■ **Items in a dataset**
-.-.-
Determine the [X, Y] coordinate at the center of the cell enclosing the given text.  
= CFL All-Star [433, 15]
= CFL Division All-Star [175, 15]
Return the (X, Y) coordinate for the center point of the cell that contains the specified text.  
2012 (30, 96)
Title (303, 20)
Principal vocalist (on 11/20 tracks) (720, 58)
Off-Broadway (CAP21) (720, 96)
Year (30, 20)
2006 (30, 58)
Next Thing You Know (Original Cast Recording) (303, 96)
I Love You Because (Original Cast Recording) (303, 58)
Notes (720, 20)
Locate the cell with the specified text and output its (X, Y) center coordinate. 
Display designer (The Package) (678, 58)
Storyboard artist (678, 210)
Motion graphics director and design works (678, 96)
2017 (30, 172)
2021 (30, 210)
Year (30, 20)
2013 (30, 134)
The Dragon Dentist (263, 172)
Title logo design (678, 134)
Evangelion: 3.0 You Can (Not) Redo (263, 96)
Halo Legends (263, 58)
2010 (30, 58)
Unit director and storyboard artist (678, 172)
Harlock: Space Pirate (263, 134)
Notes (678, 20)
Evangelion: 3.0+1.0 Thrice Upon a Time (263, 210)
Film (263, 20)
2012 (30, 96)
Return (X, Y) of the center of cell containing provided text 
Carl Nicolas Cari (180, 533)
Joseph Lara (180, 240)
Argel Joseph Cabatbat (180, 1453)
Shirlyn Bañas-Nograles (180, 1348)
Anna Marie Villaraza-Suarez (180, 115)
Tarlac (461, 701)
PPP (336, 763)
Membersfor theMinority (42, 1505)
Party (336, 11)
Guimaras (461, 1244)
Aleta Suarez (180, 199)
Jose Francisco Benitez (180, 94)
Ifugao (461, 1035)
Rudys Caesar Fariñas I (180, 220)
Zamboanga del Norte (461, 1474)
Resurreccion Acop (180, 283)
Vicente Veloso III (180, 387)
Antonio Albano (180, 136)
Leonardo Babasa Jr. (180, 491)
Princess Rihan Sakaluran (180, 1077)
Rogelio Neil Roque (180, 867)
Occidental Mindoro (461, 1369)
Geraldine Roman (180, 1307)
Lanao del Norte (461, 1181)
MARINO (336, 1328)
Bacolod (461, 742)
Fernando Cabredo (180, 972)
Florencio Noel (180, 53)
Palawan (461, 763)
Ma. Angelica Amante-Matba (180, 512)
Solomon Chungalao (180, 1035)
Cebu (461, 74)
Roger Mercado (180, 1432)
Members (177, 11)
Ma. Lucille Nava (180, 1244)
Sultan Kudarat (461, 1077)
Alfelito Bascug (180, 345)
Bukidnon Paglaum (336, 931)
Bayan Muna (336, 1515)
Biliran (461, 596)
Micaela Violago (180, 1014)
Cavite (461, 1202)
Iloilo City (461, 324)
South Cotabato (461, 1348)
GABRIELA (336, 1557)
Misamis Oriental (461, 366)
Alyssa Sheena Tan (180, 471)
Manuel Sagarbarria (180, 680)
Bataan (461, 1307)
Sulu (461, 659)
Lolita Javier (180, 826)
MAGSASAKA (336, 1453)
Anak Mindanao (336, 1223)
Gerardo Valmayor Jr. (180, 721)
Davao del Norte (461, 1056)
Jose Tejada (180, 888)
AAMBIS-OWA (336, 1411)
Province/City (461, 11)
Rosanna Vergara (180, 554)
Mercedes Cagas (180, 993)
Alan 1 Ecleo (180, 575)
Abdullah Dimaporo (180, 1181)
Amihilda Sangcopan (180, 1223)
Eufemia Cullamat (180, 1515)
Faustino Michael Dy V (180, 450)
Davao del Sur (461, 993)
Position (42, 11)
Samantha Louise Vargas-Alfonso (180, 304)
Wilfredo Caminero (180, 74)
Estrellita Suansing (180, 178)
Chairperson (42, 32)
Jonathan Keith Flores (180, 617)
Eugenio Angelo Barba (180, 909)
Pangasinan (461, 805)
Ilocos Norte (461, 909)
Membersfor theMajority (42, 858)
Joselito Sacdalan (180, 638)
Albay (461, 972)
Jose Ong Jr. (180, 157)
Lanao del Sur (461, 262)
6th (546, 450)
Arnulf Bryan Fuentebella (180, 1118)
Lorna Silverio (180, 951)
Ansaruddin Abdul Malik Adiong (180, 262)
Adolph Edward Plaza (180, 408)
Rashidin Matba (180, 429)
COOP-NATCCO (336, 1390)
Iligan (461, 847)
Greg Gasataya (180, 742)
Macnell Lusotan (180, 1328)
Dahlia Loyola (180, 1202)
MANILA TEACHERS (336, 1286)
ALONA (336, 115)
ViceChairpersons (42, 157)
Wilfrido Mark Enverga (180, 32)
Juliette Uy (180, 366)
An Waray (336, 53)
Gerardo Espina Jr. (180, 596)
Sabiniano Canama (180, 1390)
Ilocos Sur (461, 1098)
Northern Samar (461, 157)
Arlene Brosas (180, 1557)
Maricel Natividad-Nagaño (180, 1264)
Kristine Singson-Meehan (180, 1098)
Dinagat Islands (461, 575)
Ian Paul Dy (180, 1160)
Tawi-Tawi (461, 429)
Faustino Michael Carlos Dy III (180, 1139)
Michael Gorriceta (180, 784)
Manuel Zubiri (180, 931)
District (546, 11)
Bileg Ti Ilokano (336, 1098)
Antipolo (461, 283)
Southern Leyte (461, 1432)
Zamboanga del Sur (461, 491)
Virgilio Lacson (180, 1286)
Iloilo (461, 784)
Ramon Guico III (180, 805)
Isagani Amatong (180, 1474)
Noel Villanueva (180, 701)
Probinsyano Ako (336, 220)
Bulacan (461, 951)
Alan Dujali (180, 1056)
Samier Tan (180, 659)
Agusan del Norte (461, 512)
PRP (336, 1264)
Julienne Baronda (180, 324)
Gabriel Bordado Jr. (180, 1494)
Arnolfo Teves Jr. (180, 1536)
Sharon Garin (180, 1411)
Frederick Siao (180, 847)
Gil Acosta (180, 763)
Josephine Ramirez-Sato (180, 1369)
-.-.-
■ **WHAT IS BEING ASKED**
Reproduce every record above verbatim, without changing a single character.

■ **EXERCISE RESPONSE**
Determine the [X, Y] coordinate at the center of the cell enclosing the given text.  
= CFL All-Star [433, 15]
= CFL Division All-Star [175, 15]
Return the (X, Y) coordinate for the center point of the cell that contains the specified text.  
2012 (30, 96)
Title (303, 20)
Principal vocalist (on 11/20 tracks) (720, 58)
Off-Broadway (CAP21) (720, 96)
Year (30, 20)
2006 (30, 58)
Next Thing You Know (Original Cast Recording) (303, 96)
I Love You Because (Original Cast Recording) (303, 58)
Notes (720, 20)
Locate the cell with the specified text and output its (X, Y) center coordinate. 
Display designer (The Package) (678, 58)
Storyboard artist (678, 210)
Motion graphics director and design works (678, 96)
2017 (30, 172)
2021 (30, 210)
Year (30, 20)
2013 (30, 134)
The Dragon Dentist (263, 172)
Title logo design (678, 134)
Evangelion: 3.0 You Can (Not) Redo (263, 96)
Halo Legends (263, 58)
2010 (30, 58)
Unit director and storyboard artist (678, 172)
Harlock: Space Pirate (263, 134)
Notes (678, 20)
Evangelion: 3.0+1.0 Thrice Upon a Time (263, 210)
Film (263, 20)
2012 (30, 96)
Return (X, Y) of the center of cell containing provided text 
Carl Nicolas Cari (180, 533)
Joseph Lara (180, 240)
Argel Joseph Cabatbat (180, 1453)
Shirlyn Bañas-Nograles (180, 1348)
Anna Marie Villaraza-Suarez (180, 115)
Tarlac (461, 701)
PPP (336, 763)
Membersfor theMinority (42, 1505)
Party (336, 11)
Guimaras (461, 1244)
Aleta Suarez (180, 199)
Jose Francisco Benitez (180, 94)
Ifugao (461, 1035)
Rudys Caesar Fariñas I (180, 220)
Zamboanga del Norte (461, 1474)
Resurreccion Acop (180, 283)
Vicente Veloso III (180, 387)
Antonio Albano (180, 136)
Leonardo Babasa Jr. (180, 491)
Princess Rihan Sakaluran (180, 1077)
Rogelio Neil Roque (180, 867)
Occidental Mindoro (461, 1369)
Geraldine Roman (180, 1307)
Lanao del Norte (461, 1181)
MARINO (336, 1328)
Bacolod (461, 742)
Fernando Cabredo (180, 972)
Florencio Noel (180, 53)
Palawan (461, 763)
Ma. Angelica Amante-Matba (180, 512)
Solomon Chungalao (180, 1035)
Cebu (461, 74)
Roger Mercado (180, 1432)
Members (177, 11)
Ma. Lucille Nava (180, 1244)
Sultan Kudarat (461, 1077)
Alfelito Bascug (180, 345)
Bukidnon Paglaum (336, 931)
Bayan Muna (336, 1515)
Biliran (461, 596)
Micaela Violago (180, 1014)
Cavite (461, 1202)
Iloilo City (461, 324)
South Cotabato (461, 1348)
GABRIELA (336, 1557)
Misamis Oriental (461, 366)
Alyssa Sheena Tan (180, 471)
Manuel Sagarbarria (180, 680)
Bataan (461, 1307)
Sulu (461, 659)
Lolita Javier (180, 826)
MAGSASAKA (336, 1453)
Anak Mindanao (336, 1223)
Gerardo Valmayor Jr. (180, 721)
Davao del Norte (461, 1056)
Jose Tejada (180, 888)
AAMBIS-OWA (336, 1411)
Province/City (461, 11)
Rosanna Vergara (180, 554)
Mercedes Cagas (180, 993)
Alan 1 Ecleo (180, 575)
Abdullah Dimaporo (180, 1181)
Amihilda Sangcopan (180, 1223)
Eufemia Cullamat (180, 1515)
Faustino Michael Dy V (180, 450)
Davao del Sur (461, 993)
Position (42, 11)
Samantha Louise Vargas-Alfonso (180, 304)
Wilfredo Caminero (180, 74)
Estrellita Suansing (180, 178)
Chairperson (42, 32)
Jonathan Keith Flores (180, 617)
Eugenio Angelo Barba (180, 909)
Pangasinan (461, 805)
Ilocos Norte (461, 909)
Membersfor theMajority (42, 858)
Joselito Sacdalan (180, 638)
Albay (461, 972)
Jose Ong Jr. (180, 157)
Lanao del Sur (461, 262)
6th (546, 450)
Arnulf Bryan Fuentebella (180, 1118)
Lorna Silverio (180, 951)
Ansaruddin Abdul Malik Adiong (180, 262)
Adolph Edward Plaza (180, 408)
Rashidin Matba (180, 429)
COOP-NATCCO (336, 1390)
Iligan (461, 847)
Greg Gasataya (180, 742)
Macnell Lusotan (180, 1328)
Dahlia Loyola (180, 1202)
MANILA TEACHERS (336, 1286)
ALONA (336, 115)
ViceChairpersons (42, 157)
Wilfrido Mark Enverga (180, 32)
Juliette Uy (180, 366)
An Waray (336, 53)
Gerardo Espina Jr. (180, 596)
Sabiniano Canama (180, 1390)
Ilocos Sur (461, 1098)
Northern Samar (461, 157)
Arlene Brosas (180, 1557)
Maricel Natividad-Nagaño (180, 1264)
Kristine Singson-Meehan (180, 1098)
Dinagat Islands (461, 575)
Ian Paul Dy (180, 1160)
Tawi-Tawi (461, 429)
Faustino Michael Carlos Dy III (180, 1139)
Michael Gorriceta (180, 784)
Manuel Zubiri (180, 931)
District (546, 11)
Bileg Ti Ilokano (336, 1098)
Antipolo (461, 283)
Southern Leyte (461, 1432)
Zamboanga del Sur (461, 491)
Virgilio Lacson (180, 1286)
Iloilo (461, 784)
Ramon Guico III (180, 805)
Isagani Amatong (180, 1474)
Noel Villanueva (180, 701)
Probinsyano Ako (336, 220)
Bulacan (461, 951)
Alan Dujali (180, 1056)
Samier Tan (180, 659)
Agusan del Norte (461, 512)
PRP (336, 1264)
Julienne Baronda (180, 324)
Gabriel Bordado Jr. (180, 1494)
Arnolfo Teves Jr. (180, 1536)
Sharon Garin (180, 1411)
Frederick Siao (180, 847)
Gil Acosta (180, 763)
Josephine Ramirez-Sato (180, 1369)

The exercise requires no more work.